#### Task details:
From the records below, transcribe exactly the lines that begin at the line with "RTC3 pin SDA: D1 -> D2" and end at the line with "JOY3 pin VRY: D0 -> 3V3", both included.

(Detected change data)

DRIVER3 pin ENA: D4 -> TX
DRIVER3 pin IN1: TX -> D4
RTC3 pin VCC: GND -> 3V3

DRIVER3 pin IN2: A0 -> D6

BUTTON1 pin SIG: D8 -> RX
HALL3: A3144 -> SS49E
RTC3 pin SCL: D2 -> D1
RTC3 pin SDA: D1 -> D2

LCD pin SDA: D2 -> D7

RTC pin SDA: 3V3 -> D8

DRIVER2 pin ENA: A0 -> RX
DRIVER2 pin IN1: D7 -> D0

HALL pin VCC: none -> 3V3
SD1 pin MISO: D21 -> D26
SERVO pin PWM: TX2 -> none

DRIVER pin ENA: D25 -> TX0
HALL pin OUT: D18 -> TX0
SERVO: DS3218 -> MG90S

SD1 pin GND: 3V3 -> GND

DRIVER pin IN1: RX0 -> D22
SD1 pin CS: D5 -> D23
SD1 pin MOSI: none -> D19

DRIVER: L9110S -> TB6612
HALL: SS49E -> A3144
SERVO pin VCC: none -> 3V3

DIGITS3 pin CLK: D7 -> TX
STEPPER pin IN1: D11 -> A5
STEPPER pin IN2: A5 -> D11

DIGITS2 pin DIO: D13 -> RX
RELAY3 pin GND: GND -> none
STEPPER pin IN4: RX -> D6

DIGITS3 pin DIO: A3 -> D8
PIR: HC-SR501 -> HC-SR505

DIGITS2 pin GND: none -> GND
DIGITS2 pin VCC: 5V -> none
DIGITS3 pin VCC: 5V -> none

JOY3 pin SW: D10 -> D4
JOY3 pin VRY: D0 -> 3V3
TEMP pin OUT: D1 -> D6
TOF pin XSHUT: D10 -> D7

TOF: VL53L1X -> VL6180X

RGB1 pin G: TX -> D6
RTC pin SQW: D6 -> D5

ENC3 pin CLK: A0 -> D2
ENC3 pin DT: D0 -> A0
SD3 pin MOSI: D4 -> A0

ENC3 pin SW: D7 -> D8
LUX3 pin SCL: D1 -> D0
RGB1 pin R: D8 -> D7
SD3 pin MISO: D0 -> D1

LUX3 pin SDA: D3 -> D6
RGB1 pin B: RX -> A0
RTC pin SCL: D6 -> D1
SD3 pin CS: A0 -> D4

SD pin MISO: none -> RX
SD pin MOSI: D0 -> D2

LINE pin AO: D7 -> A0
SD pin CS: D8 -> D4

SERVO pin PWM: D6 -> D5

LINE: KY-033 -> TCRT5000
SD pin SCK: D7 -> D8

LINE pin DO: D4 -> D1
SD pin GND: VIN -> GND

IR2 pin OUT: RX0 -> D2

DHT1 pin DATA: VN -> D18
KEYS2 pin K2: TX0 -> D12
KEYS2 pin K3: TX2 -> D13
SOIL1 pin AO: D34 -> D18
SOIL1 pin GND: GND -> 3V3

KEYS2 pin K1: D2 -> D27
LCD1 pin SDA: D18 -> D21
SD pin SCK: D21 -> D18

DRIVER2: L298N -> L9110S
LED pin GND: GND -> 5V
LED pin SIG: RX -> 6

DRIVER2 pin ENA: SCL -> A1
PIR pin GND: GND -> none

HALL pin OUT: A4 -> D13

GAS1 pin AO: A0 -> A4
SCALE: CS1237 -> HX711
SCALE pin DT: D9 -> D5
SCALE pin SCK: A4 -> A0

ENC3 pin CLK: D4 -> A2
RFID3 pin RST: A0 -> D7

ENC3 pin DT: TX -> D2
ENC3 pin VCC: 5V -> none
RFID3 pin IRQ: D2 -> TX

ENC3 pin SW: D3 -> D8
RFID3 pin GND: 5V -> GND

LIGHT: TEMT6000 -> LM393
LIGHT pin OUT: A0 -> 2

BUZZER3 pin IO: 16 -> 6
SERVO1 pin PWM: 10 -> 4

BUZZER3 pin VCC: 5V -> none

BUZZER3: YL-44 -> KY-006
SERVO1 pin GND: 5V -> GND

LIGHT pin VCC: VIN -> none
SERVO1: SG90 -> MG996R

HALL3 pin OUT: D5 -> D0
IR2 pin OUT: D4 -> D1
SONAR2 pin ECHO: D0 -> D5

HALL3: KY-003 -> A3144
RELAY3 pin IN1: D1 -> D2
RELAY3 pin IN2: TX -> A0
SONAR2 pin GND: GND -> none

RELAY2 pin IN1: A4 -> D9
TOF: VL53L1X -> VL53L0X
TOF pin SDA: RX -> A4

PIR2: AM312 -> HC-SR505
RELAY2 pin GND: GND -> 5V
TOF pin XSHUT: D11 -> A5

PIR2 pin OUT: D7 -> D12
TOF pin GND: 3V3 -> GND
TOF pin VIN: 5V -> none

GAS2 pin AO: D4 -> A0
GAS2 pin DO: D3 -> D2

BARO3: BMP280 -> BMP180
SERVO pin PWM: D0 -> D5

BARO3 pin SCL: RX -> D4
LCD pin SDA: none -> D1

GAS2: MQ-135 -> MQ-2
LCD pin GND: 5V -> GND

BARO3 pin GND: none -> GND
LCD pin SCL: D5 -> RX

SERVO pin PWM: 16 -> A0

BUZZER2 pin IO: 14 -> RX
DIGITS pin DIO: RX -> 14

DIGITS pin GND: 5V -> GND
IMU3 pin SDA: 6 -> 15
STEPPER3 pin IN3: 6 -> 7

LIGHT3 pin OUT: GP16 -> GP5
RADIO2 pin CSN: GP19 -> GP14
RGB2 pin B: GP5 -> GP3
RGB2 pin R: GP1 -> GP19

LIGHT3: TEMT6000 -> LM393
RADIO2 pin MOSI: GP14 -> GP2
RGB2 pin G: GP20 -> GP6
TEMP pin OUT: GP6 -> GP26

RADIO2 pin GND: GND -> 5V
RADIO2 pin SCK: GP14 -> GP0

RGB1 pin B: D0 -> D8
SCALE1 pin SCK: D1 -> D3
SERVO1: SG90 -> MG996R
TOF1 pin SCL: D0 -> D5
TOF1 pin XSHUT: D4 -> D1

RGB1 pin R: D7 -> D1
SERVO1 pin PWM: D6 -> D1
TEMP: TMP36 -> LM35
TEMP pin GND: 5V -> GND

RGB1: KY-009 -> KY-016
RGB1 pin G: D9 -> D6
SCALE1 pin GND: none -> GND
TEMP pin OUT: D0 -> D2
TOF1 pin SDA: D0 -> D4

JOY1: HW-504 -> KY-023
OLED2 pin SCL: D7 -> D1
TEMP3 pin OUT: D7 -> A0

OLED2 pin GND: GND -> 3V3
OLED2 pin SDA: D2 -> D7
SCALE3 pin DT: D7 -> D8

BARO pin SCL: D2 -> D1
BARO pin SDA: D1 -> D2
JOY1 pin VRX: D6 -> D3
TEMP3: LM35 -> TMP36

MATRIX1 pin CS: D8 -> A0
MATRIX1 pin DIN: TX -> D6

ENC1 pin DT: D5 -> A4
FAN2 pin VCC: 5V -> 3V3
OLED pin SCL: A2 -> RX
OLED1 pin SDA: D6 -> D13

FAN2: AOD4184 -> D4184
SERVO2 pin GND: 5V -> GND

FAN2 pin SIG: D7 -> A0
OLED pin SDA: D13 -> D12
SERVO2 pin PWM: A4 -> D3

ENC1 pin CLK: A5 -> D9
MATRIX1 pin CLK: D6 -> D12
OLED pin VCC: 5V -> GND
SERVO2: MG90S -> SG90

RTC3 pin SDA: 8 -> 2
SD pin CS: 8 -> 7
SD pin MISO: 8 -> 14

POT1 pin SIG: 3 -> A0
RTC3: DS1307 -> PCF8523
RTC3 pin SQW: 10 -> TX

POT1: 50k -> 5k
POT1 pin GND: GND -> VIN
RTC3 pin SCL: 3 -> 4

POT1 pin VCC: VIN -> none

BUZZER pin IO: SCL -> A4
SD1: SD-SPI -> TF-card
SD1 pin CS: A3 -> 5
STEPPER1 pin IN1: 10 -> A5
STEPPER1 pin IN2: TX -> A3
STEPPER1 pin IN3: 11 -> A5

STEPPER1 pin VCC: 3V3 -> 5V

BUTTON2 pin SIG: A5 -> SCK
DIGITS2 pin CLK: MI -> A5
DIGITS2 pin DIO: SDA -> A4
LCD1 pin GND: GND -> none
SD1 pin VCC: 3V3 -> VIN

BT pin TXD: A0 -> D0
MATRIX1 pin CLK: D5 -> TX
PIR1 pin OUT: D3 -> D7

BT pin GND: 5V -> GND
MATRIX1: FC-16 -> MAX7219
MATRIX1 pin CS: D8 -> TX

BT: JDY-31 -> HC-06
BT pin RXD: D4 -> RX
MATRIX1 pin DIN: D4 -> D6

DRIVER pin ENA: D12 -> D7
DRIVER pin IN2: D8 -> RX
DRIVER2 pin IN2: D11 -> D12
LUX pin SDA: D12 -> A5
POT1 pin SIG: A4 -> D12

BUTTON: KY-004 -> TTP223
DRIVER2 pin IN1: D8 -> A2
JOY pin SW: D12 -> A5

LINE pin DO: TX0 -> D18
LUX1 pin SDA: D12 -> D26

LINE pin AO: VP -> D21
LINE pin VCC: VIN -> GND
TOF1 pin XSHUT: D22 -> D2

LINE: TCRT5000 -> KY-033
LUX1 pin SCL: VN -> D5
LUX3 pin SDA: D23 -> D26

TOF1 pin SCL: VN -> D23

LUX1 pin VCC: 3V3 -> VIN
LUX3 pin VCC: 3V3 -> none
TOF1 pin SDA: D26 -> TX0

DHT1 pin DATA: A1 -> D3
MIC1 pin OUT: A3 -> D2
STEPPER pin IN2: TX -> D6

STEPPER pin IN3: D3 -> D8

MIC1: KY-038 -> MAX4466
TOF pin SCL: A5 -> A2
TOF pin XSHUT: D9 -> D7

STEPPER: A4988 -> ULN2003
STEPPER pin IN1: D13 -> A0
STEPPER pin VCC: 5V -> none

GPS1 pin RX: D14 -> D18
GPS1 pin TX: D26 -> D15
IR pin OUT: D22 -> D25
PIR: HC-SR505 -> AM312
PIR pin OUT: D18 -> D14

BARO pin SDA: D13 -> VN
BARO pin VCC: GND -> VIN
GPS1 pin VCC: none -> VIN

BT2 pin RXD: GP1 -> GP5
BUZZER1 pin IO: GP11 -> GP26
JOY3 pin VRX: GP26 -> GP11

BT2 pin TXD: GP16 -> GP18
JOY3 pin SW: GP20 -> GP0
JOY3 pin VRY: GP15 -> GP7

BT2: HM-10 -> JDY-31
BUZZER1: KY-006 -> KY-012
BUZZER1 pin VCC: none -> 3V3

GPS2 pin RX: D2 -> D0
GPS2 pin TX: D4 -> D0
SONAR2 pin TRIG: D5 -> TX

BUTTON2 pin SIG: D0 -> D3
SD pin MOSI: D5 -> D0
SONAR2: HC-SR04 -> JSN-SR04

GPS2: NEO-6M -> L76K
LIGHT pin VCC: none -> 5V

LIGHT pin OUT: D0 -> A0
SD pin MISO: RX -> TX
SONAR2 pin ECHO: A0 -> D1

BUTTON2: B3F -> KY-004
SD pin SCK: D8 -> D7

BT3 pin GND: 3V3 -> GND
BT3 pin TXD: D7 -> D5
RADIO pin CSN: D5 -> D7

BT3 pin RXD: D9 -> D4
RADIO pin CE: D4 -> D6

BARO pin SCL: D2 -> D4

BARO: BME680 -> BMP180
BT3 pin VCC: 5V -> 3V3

#### Answer section:
RTC3 pin SDA: D1 -> D2

LCD pin SDA: D2 -> D7

RTC pin SDA: 3V3 -> D8

DRIVER2 pin ENA: A0 -> RX
DRIVER2 pin IN1: D7 -> D0

HALL pin VCC: none -> 3V3
SD1 pin MISO: D21 -> D26
SERVO pin PWM: TX2 -> none

DRIVER pin ENA: D25 -> TX0
HALL pin OUT: D18 -> TX0
SERVO: DS3218 -> MG90S

SD1 pin GND: 3V3 -> GND

DRIVER pin IN1: RX0 -> D22
SD1 pin CS: D5 -> D23
SD1 pin MOSI: none -> D19

DRIVER: L9110S -> TB6612
HALL: SS49E -> A3144
SERVO pin VCC: none -> 3V3

DIGITS3 pin CLK: D7 -> TX
STEPPER pin IN1: D11 -> A5
STEPPER pin IN2: A5 -> D11

DIGITS2 pin DIO: D13 -> RX
RELAY3 pin GND: GND -> none
STEPPER pin IN4: RX -> D6

DIGITS3 pin DIO: A3 -> D8
PIR: HC-SR501 -> HC-SR505

DIGITS2 pin GND: none -> GND
DIGITS2 pin VCC: 5V -> none
DIGITS3 pin VCC: 5V -> none

JOY3 pin SW: D10 -> D4
JOY3 pin VRY: D0 -> 3V3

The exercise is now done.